** TASK BRIEF **
Repeat the records given below in full, with no changes.

[Object state comparisons]
--- START ---
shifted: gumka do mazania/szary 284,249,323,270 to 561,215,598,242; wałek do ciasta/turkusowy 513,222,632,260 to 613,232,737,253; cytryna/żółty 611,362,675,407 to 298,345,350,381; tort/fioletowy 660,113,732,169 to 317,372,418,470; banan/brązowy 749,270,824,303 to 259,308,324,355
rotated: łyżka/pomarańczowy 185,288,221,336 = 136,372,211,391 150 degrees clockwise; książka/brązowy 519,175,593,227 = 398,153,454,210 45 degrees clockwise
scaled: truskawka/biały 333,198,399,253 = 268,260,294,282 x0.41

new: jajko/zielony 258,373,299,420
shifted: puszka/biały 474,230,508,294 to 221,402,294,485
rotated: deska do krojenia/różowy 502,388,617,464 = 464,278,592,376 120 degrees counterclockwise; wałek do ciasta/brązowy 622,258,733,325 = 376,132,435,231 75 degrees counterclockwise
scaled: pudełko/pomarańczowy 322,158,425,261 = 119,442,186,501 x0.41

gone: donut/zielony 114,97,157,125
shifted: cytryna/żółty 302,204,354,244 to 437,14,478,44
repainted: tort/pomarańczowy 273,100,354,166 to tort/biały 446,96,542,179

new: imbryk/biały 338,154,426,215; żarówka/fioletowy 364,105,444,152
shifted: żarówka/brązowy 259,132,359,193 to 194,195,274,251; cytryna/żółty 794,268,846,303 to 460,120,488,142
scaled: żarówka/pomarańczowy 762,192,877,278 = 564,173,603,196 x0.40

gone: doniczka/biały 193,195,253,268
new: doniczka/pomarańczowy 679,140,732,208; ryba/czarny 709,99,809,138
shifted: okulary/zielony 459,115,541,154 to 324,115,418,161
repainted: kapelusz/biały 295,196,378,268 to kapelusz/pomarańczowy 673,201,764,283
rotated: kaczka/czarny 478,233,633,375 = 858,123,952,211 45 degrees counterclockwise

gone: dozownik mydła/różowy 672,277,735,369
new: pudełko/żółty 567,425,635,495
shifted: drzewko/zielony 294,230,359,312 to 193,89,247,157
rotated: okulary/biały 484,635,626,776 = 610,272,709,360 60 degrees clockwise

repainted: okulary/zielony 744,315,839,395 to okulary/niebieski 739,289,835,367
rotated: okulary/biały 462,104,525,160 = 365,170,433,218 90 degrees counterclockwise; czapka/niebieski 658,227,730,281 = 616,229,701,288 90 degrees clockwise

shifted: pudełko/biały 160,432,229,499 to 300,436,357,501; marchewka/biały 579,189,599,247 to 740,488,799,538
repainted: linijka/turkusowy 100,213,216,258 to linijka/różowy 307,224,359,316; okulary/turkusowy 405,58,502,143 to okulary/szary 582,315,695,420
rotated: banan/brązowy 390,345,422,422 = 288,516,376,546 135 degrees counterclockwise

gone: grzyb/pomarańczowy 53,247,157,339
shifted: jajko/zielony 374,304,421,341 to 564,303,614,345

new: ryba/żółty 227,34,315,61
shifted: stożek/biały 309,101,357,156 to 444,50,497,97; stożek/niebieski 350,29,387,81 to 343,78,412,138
--- END ---
** RESULT OF THE TASK **
shifted: gumka do mazania/szary 284,249,323,270 to 561,215,598,242; wałek do ciasta/turkusowy 513,222,632,260 to 613,232,737,253; cytryna/żółty 611,362,675,407 to 298,345,350,381; tort/fioletowy 660,113,732,169 to 317,372,418,470; banan/brązowy 749,270,824,303 to 259,308,324,355
rotated: łyżka/pomarańczowy 185,288,221,336 = 136,372,211,391 150 degrees clockwise; książka/brązowy 519,175,593,227 = 398,153,454,210 45 degrees clockwise
scaled: truskawka/biały 333,198,399,253 = 268,260,294,282 x0.41

new: jajko/zielony 258,373,299,420
shifted: puszka/biały 474,230,508,294 to 221,402,294,485
rotated: deska do krojenia/różowy 502,388,617,464 = 464,278,592,376 120 degrees counterclockwise; wałek do ciasta/brązowy 622,258,733,325 = 376,132,435,231 75 degrees counterclockwise
scaled: pudełko/pomarańczowy 322,158,425,261 = 119,442,186,501 x0.41

gone: donut/zielony 114,97,157,125
shifted: cytryna/żółty 302,204,354,244 to 437,14,478,44
repainted: tort/pomarańczowy 273,100,354,166 to tort/biały 446,96,542,179

new: imbryk/biały 338,154,426,215; żarówka/fioletowy 364,105,444,152
shifted: żarówka/brązowy 259,132,359,193 to 194,195,274,251; cytryna/żółty 794,268,846,303 to 460,120,488,142
scaled: żarówka/pomarańczowy 762,192,877,278 = 564,173,603,196 x0.40

gone: doniczka/biały 193,195,253,268
new: doniczka/pomarańczowy 679,140,732,208; ryba/czarny 709,99,809,138
shifted: okulary/zielony 459,115,541,154 to 324,115,418,161
repainted: kapelusz/biały 295,196,378,268 to kapelusz/pomarańczowy 673,201,764,283
rotated: kaczka/czarny 478,233,633,375 = 858,123,952,211 45 degrees counterclockwise

gone: dozownik mydła/różowy 672,277,735,369
new: pudełko/żółty 567,425,635,495
shifted: drzewko/zielony 294,230,359,312 to 193,89,247,157
rotated: okulary/biały 484,635,626,776 = 610,272,709,360 60 degrees clockwise

repainted: okulary/zielony 744,315,839,395 to okulary/niebieski 739,289,835,367
rotated: okulary/biały 462,104,525,160 = 365,170,433,218 90 degrees counterclockwise; czapka/niebieski 658,227,730,281 = 616,229,701,288 90 degrees clockwise

shifted: pudełko/biały 160,432,229,499 to 300,436,357,501; marchewka/biały 579,189,599,247 to 740,488,799,538
repainted: linijka/turkusowy 100,213,216,258 to linijka/różowy 307,224,359,316; okulary/turkusowy 405,58,502,143 to okulary/szary 582,315,695,420
rotated: banan/brązowy 390,345,422,422 = 288,516,376,546 135 degrees counterclockwise

gone: grzyb/pomarańczowy 53,247,157,339
shifted: jajko/zielony 374,304,421,341 to 564,303,614,345

new: ryba/żółty 227,34,315,61
shifted: stożek/biały 309,101,357,156 to 444,50,497,97; stożek/niebieski 350,29,387,81 to 343,78,412,138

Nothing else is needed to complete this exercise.